Your answer should be each line of the entries that contains the word "drum", copied in full.

• _Available data_:
====

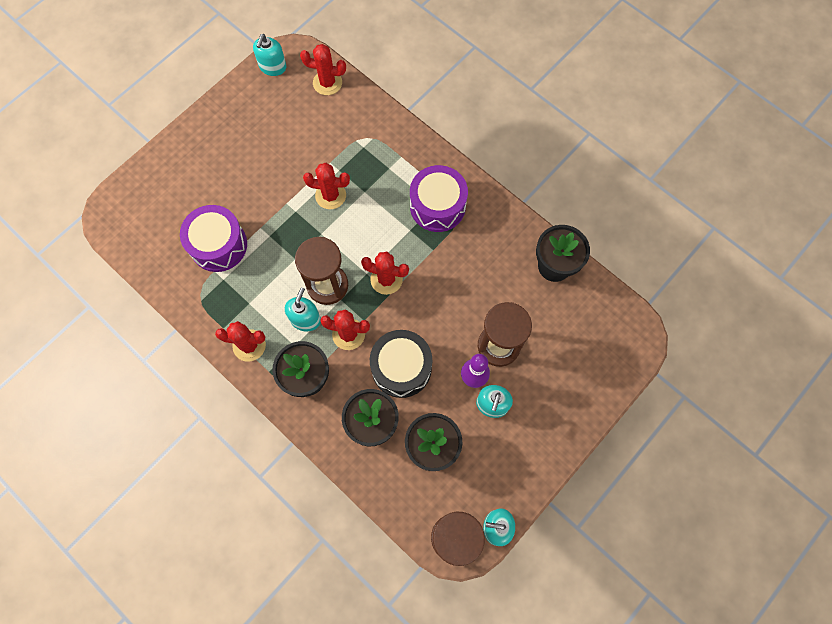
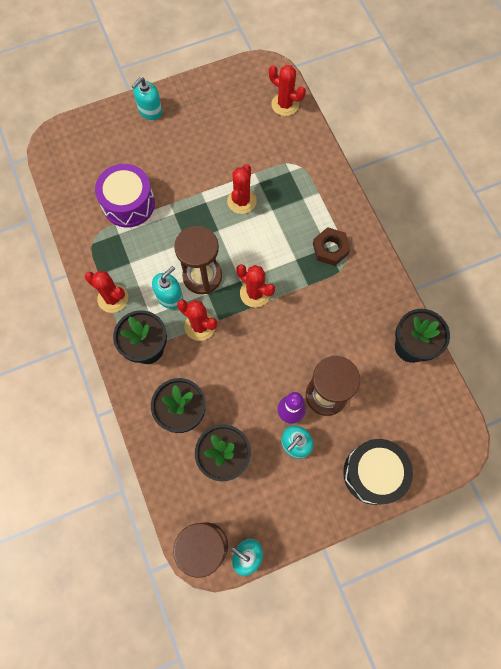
camera: 25 degrees right, 0 degrees up
(272, 67) = (245, 73): turquoise soap dispenser -> turquoise soap dispenser (150, 111)
(330, 195) = (241, 201): red cactus -> red cactus turned 75 degrees clockwise
(401, 368) = (231, 375): black drum -> black drum (373, 473)
(437, 206) = (330, 249): purple drum -> brown nut

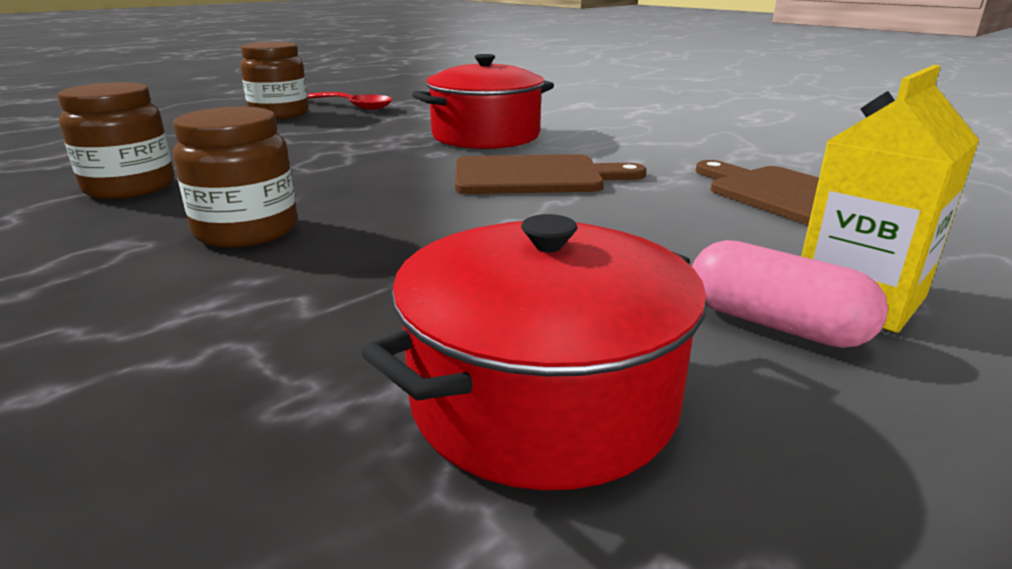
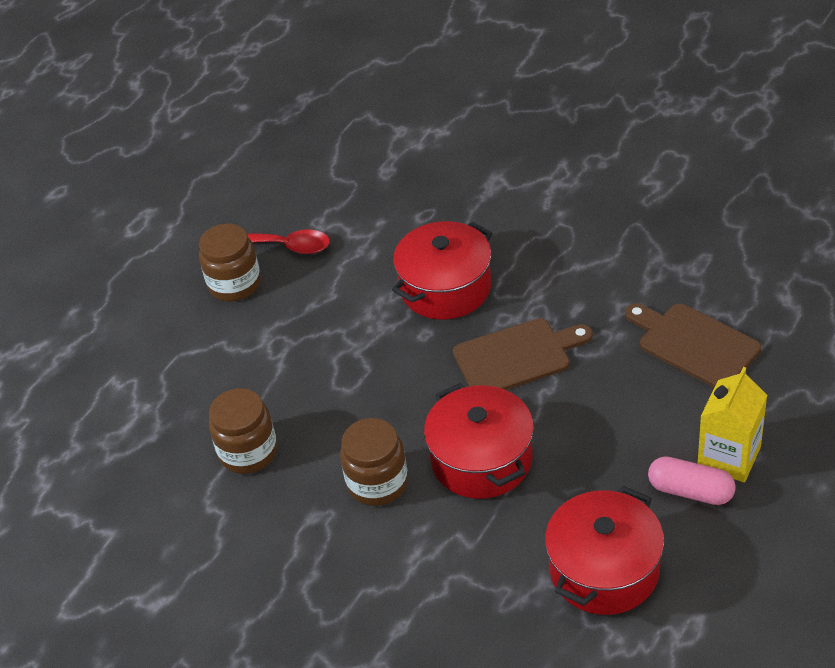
camera: 10 degrees left, 20 degrees up
(417, 235) = (481, 459): none -> red pot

====

• _Exercise output_:
(401, 368) = (231, 375): black drum -> black drum (373, 473)
(437, 206) = (330, 249): purple drum -> brown nut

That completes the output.